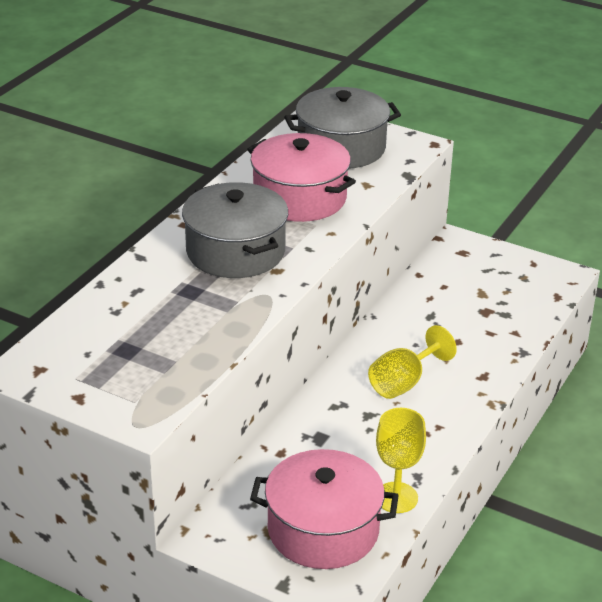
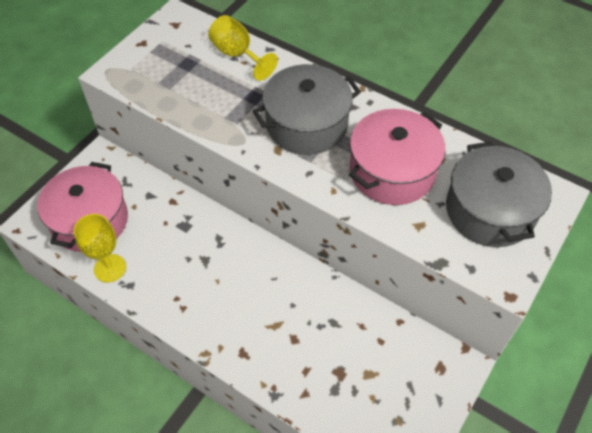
camera: 95 degrees right, 20 degrees up
yellow goblet [368,325,457,399] -> yellow goblet moved to [208,15,278,81]

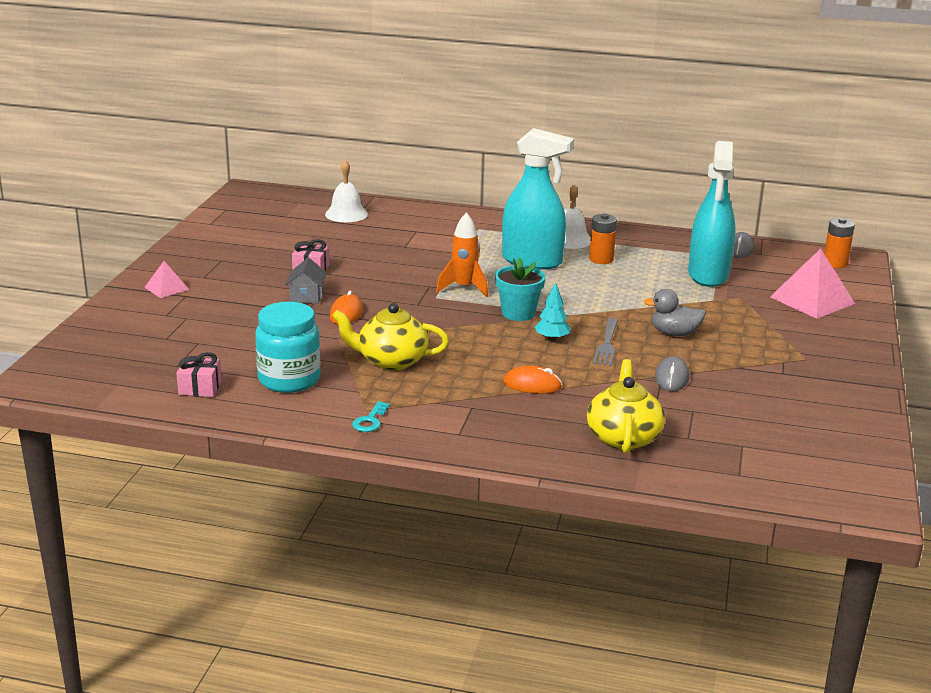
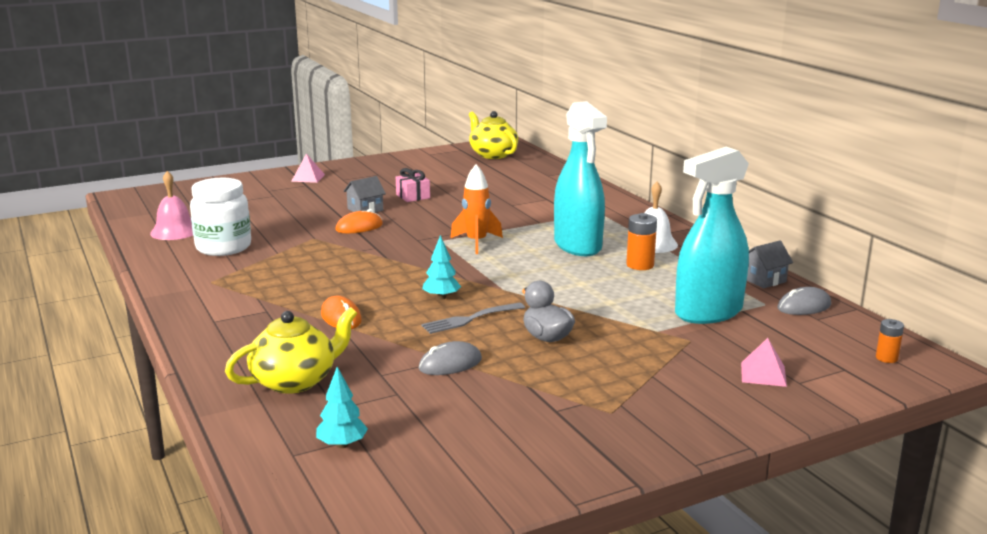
camera: 50 degrees right, 5 degrees down
pink gift [176,352,222,397] -> pink bell [150,171,193,240]
turquoise jar [255,302,321,393] -> white jar [190,178,251,256]
white bell [325,160,368,222] -> none
yellow teapot [332,303,449,370] -> yellow teapot moved to [469,111,518,159]
turquoise key [352,401,390,432] -> none
turquoise flower pot [495,258,545,321] -> none
pink pyramid [770,249,855,319] -> pink pyramid [741,338,787,387], size x0.54
orange battery [824,218,855,268] -> orange battery [876,319,904,363], size x0.63
none -> turquoise tree [316,367,368,448]
none -> grey house [747,241,793,288]

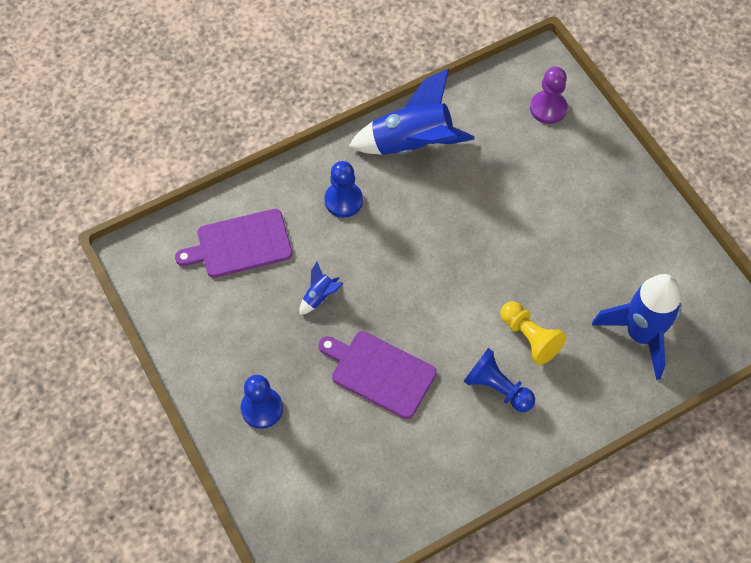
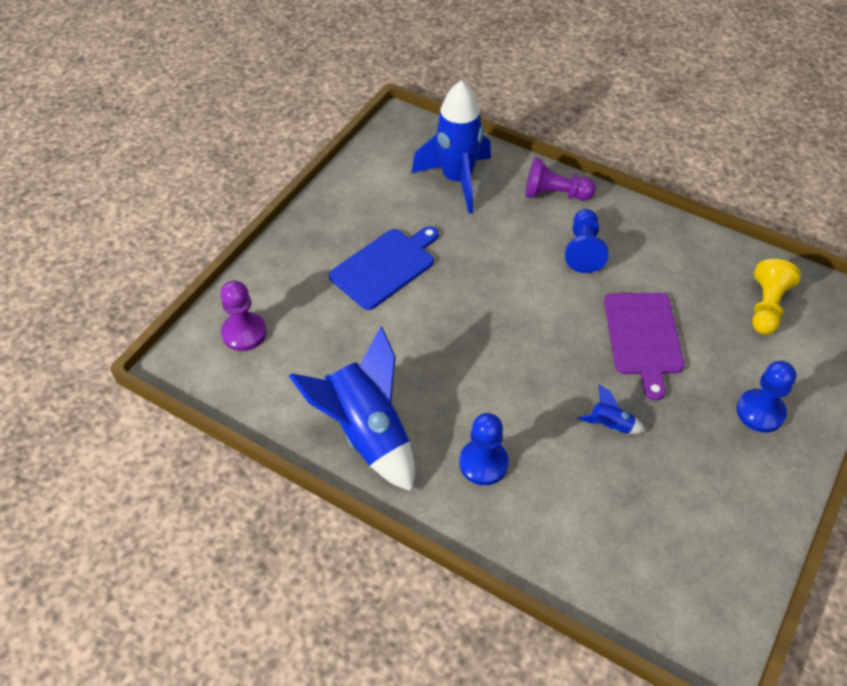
camera: 120 degrees left, 10 degrees down
purple cutting board [175,209,292,278] -> none
yellow pawn [500,301,567,365] -> yellow pawn moved to [752,259,801,335]
none -> blue cutting board [329,226,439,310]
none -> purple pawn [525,157,596,201]

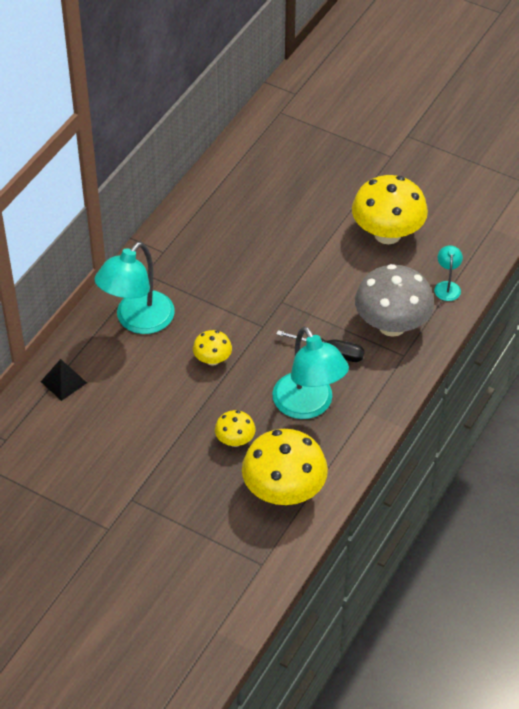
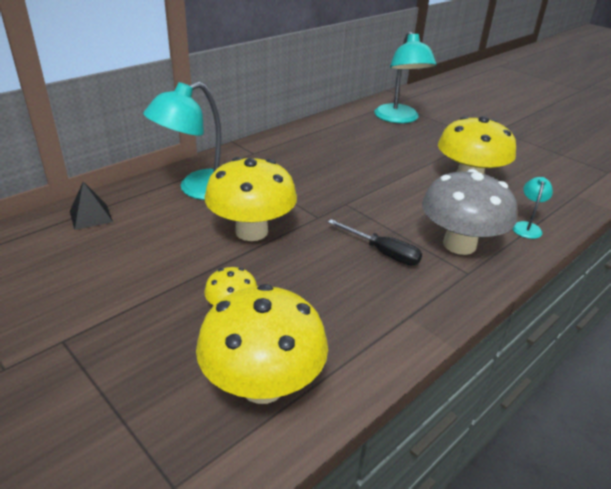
camera: 15 degrees right, 15 degrees down
yellow mushroom [193,330,232,366] -> yellow mushroom [205,157,297,241], size x2.04
turquoise lamp [272,326,349,419] -> turquoise lamp moved to [374,31,437,123]

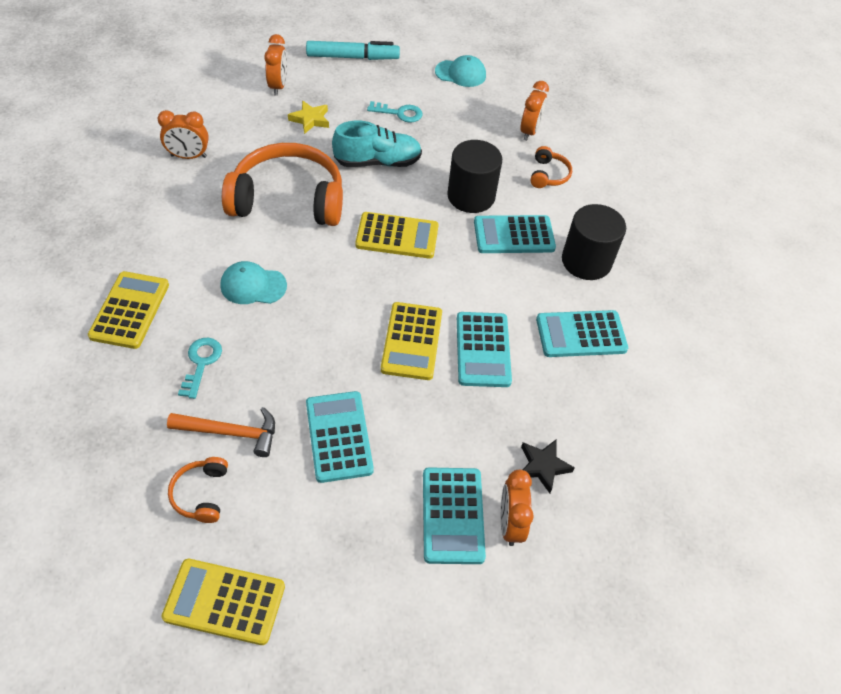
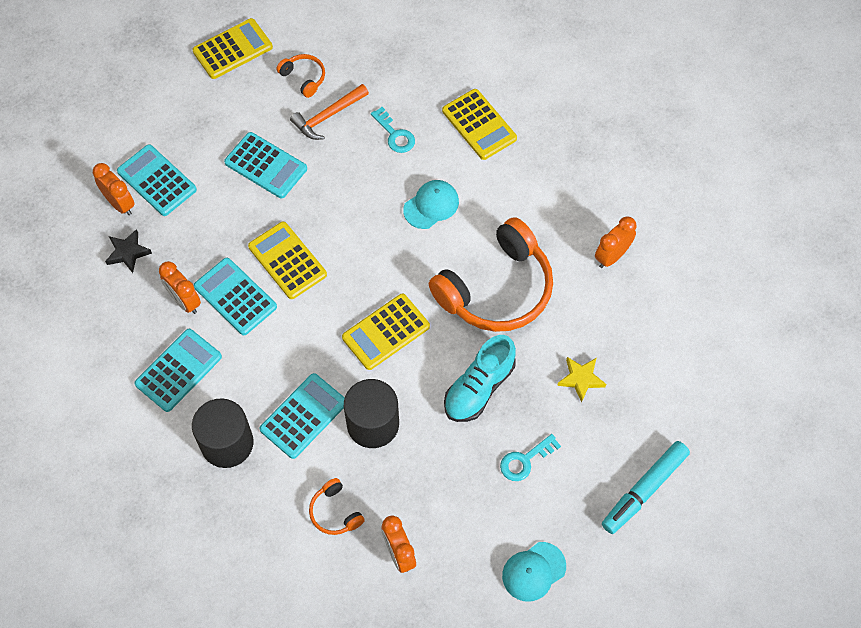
camera: 140 degrees right, 10 degrees up
orange clock [264,34,287,96] -> orange clock moved to [159,261,201,314]

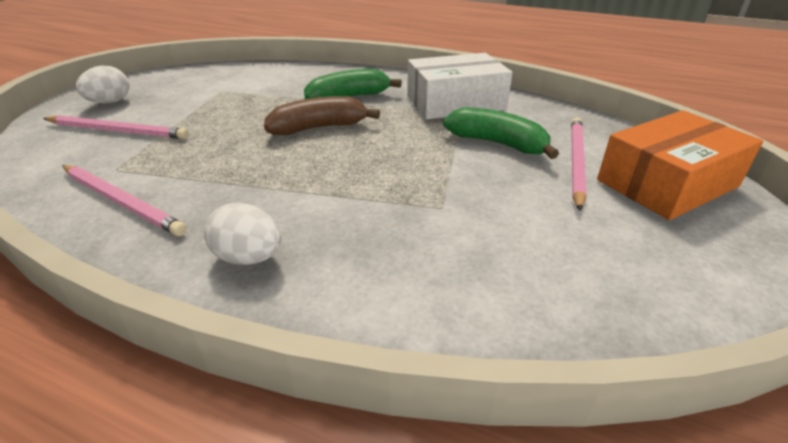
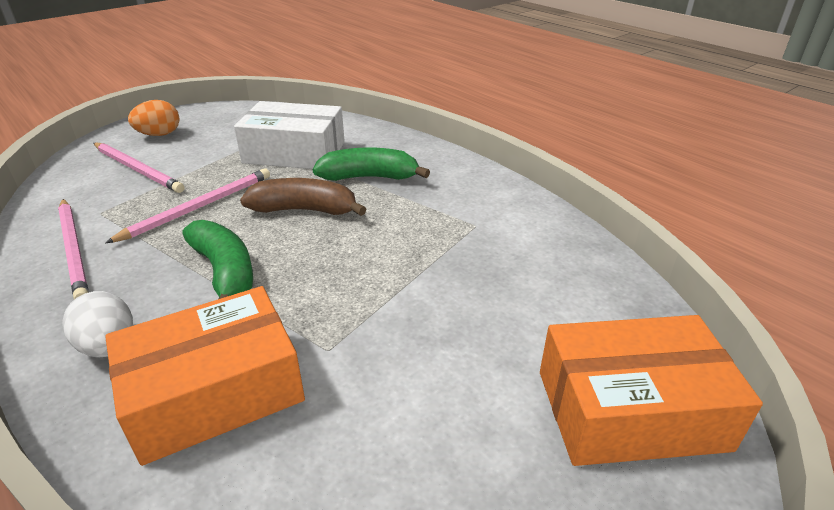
camera: 25 degrees right, 0 degrees up
white egg [76,66,129,104] -> orange egg [128,100,180,136]
white box [407,53,513,119] -> white box moved to [234,101,345,169]
green banana [443,107,559,159] -> green banana moved to [182,220,253,299]
pink pencil [571,118,587,211] -> pink pencil moved to [105,168,270,243]
none -> orange box [105,286,305,466]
-- -- --
_Instructions to follow_
Exclude the images and output the lines above exactly.

_Answer box_
camera: 95 degrees right, 20 degrees up
yellow goblet [368,325,457,399] -> yellow goblet moved to [208,15,278,81]

camera: 50 degrees right, 5 degrees down
pink gift [176,352,222,397] -> pink bell [150,171,193,240]
turquoise jar [255,302,321,393] -> white jar [190,178,251,256]
white bell [325,160,368,222] -> none
yellow teapot [332,303,449,370] -> yellow teapot moved to [469,111,518,159]
turquoise key [352,401,390,432] -> none
turquoise flower pot [495,258,545,321] -> none
pink pyramid [770,249,855,319] -> pink pyramid [741,338,787,387], size x0.54
orange battery [824,218,855,268] -> orange battery [876,319,904,363], size x0.63
none -> turquoise tree [316,367,368,448]
none -> grey house [747,241,793,288]

camera: 120 degrees left, 10 degrees down
purple cutting board [175,209,292,278] -> none
yellow pawn [500,301,567,365] -> yellow pawn moved to [752,259,801,335]
none -> blue cutting board [329,226,439,310]
none -> purple pawn [525,157,596,201]

camera: 15 degrees right, 15 degrees down
yellow mushroom [193,330,232,366] -> yellow mushroom [205,157,297,241], size x2.04
turquoise lamp [272,326,349,419] -> turquoise lamp moved to [374,31,437,123]

camera: 140 degrees right, 10 degrees up
orange clock [264,34,287,96] -> orange clock moved to [159,261,201,314]

camera: 25 degrees right, 0 degrees up
white egg [76,66,129,104] -> orange egg [128,100,180,136]
white box [407,53,513,119] -> white box moved to [234,101,345,169]
green banana [443,107,559,159] -> green banana moved to [182,220,253,299]
pink pencil [571,118,587,211] -> pink pencil moved to [105,168,270,243]
none -> orange box [105,286,305,466]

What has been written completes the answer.